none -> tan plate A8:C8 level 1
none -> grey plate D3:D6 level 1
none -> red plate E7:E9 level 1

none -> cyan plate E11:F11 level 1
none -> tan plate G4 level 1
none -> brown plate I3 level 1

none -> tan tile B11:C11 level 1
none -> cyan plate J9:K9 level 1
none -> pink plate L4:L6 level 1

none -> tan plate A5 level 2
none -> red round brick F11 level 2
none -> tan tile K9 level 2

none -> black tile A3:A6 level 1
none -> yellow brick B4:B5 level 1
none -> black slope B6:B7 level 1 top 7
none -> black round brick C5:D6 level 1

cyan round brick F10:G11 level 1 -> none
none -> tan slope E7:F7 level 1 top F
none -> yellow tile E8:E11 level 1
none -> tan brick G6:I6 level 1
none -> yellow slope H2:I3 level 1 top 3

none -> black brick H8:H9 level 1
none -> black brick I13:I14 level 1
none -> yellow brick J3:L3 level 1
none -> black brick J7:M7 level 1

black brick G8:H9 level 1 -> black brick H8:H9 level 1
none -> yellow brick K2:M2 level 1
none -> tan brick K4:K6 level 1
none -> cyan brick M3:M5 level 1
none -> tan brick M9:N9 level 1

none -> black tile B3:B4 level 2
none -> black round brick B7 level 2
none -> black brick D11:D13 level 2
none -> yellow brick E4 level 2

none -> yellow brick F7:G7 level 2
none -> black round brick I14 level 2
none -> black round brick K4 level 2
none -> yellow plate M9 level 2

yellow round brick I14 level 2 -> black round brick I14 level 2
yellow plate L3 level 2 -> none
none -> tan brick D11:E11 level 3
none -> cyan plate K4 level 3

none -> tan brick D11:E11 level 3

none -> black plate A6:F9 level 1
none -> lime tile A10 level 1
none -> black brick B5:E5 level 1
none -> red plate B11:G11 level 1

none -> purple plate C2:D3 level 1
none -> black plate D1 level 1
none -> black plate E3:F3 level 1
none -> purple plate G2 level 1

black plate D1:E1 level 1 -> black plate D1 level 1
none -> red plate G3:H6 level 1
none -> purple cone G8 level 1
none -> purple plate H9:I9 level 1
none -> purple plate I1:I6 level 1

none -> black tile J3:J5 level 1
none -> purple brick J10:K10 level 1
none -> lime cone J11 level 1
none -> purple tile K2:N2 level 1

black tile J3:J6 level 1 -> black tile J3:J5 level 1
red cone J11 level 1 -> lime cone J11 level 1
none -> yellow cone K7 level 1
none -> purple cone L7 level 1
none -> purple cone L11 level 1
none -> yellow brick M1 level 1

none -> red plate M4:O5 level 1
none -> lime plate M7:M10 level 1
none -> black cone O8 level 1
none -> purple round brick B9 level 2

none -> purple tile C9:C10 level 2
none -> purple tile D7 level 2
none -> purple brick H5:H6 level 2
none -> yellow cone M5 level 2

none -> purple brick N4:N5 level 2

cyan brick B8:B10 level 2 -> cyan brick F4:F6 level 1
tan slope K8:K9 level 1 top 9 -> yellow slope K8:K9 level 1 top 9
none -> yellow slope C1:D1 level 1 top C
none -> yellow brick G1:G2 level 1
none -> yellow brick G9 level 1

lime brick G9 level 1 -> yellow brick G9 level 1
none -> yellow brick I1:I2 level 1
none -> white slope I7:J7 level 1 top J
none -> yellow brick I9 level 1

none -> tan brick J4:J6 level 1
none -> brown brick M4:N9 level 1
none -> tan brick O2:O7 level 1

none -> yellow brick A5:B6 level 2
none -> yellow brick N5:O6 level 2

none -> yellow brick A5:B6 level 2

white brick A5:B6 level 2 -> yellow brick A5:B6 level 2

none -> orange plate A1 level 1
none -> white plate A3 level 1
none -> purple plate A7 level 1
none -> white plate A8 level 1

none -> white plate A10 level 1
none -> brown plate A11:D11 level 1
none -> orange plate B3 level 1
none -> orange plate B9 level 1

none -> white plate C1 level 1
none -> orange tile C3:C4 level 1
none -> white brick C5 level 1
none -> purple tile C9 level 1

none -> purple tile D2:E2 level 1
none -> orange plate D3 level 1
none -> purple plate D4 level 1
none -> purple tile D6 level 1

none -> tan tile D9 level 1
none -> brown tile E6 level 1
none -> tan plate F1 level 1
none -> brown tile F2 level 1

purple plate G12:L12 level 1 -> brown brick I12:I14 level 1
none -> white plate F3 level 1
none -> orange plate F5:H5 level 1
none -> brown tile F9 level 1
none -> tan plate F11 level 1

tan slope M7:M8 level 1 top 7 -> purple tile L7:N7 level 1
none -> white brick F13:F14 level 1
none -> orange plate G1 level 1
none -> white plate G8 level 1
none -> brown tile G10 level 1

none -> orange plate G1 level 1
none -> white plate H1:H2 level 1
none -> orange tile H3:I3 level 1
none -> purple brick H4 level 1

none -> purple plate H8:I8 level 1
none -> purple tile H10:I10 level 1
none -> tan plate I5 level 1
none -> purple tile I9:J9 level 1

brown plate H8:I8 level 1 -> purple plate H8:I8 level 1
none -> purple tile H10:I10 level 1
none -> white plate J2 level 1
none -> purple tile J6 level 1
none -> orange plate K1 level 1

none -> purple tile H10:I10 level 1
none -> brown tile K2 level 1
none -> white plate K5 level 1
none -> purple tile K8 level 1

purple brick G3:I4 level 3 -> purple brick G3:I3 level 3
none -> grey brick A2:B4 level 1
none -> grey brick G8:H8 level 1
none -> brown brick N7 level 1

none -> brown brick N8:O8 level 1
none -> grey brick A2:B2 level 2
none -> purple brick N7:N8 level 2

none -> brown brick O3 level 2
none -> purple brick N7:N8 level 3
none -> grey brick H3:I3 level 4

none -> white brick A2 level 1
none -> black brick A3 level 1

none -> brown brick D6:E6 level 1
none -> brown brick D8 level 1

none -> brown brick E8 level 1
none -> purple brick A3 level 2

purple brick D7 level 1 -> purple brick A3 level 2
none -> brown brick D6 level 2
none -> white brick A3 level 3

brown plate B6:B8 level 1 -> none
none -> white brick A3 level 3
------------------------------------------------------------------------
YOUR TASK = Reproduce the data exactly. Keep every line intact.

EXERCISE RESULT =
none -> tan plate A8:C8 level 1
none -> grey plate D3:D6 level 1
none -> red plate E7:E9 level 1

none -> cyan plate E11:F11 level 1
none -> tan plate G4 level 1
none -> brown plate I3 level 1

none -> tan tile B11:C11 level 1
none -> cyan plate J9:K9 level 1
none -> pink plate L4:L6 level 1

none -> tan plate A5 level 2
none -> red round brick F11 level 2
none -> tan tile K9 level 2

none -> black tile A3:A6 level 1
none -> yellow brick B4:B5 level 1
none -> black slope B6:B7 level 1 top 7
none -> black round brick C5:D6 level 1

cyan round brick F10:G11 level 1 -> none
none -> tan slope E7:F7 level 1 top F
none -> yellow tile E8:E11 level 1
none -> tan brick G6:I6 level 1
none -> yellow slope H2:I3 level 1 top 3

none -> black brick H8:H9 level 1
none -> black brick I13:I14 level 1
none -> yellow brick J3:L3 level 1
none -> black brick J7:M7 level 1

black brick G8:H9 level 1 -> black brick H8:H9 level 1
none -> yellow brick K2:M2 level 1
none -> tan brick K4:K6 level 1
none -> cyan brick M3:M5 level 1
none -> tan brick M9:N9 level 1

none -> black tile B3:B4 level 2
none -> black round brick B7 level 2
none -> black brick D11:D13 level 2
none -> yellow brick E4 level 2

none -> yellow brick F7:G7 level 2
none -> black round brick I14 level 2
none -> black round brick K4 level 2
none -> yellow plate M9 level 2

yellow round brick I14 level 2 -> black round brick I14 level 2
yellow plate L3 level 2 -> none
none -> tan brick D11:E11 level 3
none -> cyan plate K4 level 3

none -> tan brick D11:E11 level 3

none -> black plate A6:F9 level 1
none -> lime tile A10 level 1
none -> black brick B5:E5 level 1
none -> red plate B11:G11 level 1

none -> purple plate C2:D3 level 1
none -> black plate D1 level 1
none -> black plate E3:F3 level 1
none -> purple plate G2 level 1

black plate D1:E1 level 1 -> black plate D1 level 1
none -> red plate G3:H6 level 1
none -> purple cone G8 level 1
none -> purple plate H9:I9 level 1
none -> purple plate I1:I6 level 1

none -> black tile J3:J5 level 1
none -> purple brick J10:K10 level 1
none -> lime cone J11 level 1
none -> purple tile K2:N2 level 1

black tile J3:J6 level 1 -> black tile J3:J5 level 1
red cone J11 level 1 -> lime cone J11 level 1
none -> yellow cone K7 level 1
none -> purple cone L7 level 1
none -> purple cone L11 level 1
none -> yellow brick M1 level 1

none -> red plate M4:O5 level 1
none -> lime plate M7:M10 level 1
none -> black cone O8 level 1
none -> purple round brick B9 level 2

none -> purple tile C9:C10 level 2
none -> purple tile D7 level 2
none -> purple brick H5:H6 level 2
none -> yellow cone M5 level 2

none -> purple brick N4:N5 level 2

cyan brick B8:B10 level 2 -> cyan brick F4:F6 level 1
tan slope K8:K9 level 1 top 9 -> yellow slope K8:K9 level 1 top 9
none -> yellow slope C1:D1 level 1 top C
none -> yellow brick G1:G2 level 1
none -> yellow brick G9 level 1

lime brick G9 level 1 -> yellow brick G9 level 1
none -> yellow brick I1:I2 level 1
none -> white slope I7:J7 level 1 top J
none -> yellow brick I9 level 1

none -> tan brick J4:J6 level 1
none -> brown brick M4:N9 level 1
none -> tan brick O2:O7 level 1

none -> yellow brick A5:B6 level 2
none -> yellow brick N5:O6 level 2

none -> yellow brick A5:B6 level 2

white brick A5:B6 level 2 -> yellow brick A5:B6 level 2

none -> orange plate A1 level 1
none -> white plate A3 level 1
none -> purple plate A7 level 1
none -> white plate A8 level 1

none -> white plate A10 level 1
none -> brown plate A11:D11 level 1
none -> orange plate B3 level 1
none -> orange plate B9 level 1

none -> white plate C1 level 1
none -> orange tile C3:C4 level 1
none -> white brick C5 level 1
none -> purple tile C9 level 1

none -> purple tile D2:E2 level 1
none -> orange plate D3 level 1
none -> purple plate D4 level 1
none -> purple tile D6 level 1

none -> tan tile D9 level 1
none -> brown tile E6 level 1
none -> tan plate F1 level 1
none -> brown tile F2 level 1

purple plate G12:L12 level 1 -> brown brick I12:I14 level 1
none -> white plate F3 level 1
none -> orange plate F5:H5 level 1
none -> brown tile F9 level 1
none -> tan plate F11 level 1

tan slope M7:M8 level 1 top 7 -> purple tile L7:N7 level 1
none -> white brick F13:F14 level 1
none -> orange plate G1 level 1
none -> white plate G8 level 1
none -> brown tile G10 level 1

none -> orange plate G1 level 1
none -> white plate H1:H2 level 1
none -> orange tile H3:I3 level 1
none -> purple brick H4 level 1

none -> purple plate H8:I8 level 1
none -> purple tile H10:I10 level 1
none -> tan plate I5 level 1
none -> purple tile I9:J9 level 1

brown plate H8:I8 level 1 -> purple plate H8:I8 level 1
none -> purple tile H10:I10 level 1
none -> white plate J2 level 1
none -> purple tile J6 level 1
none -> orange plate K1 level 1

none -> purple tile H10:I10 level 1
none -> brown tile K2 level 1
none -> white plate K5 level 1
none -> purple tile K8 level 1

purple brick G3:I4 level 3 -> purple brick G3:I3 level 3
none -> grey brick A2:B4 level 1
none -> grey brick G8:H8 level 1
none -> brown brick N7 level 1

none -> brown brick N8:O8 level 1
none -> grey brick A2:B2 level 2
none -> purple brick N7:N8 level 2

none -> brown brick O3 level 2
none -> purple brick N7:N8 level 3
none -> grey brick H3:I3 level 4

none -> white brick A2 level 1
none -> black brick A3 level 1

none -> brown brick D6:E6 level 1
none -> brown brick D8 level 1

none -> brown brick E8 level 1
none -> purple brick A3 level 2

purple brick D7 level 1 -> purple brick A3 level 2
none -> brown brick D6 level 2
none -> white brick A3 level 3

brown plate B6:B8 level 1 -> none
none -> white brick A3 level 3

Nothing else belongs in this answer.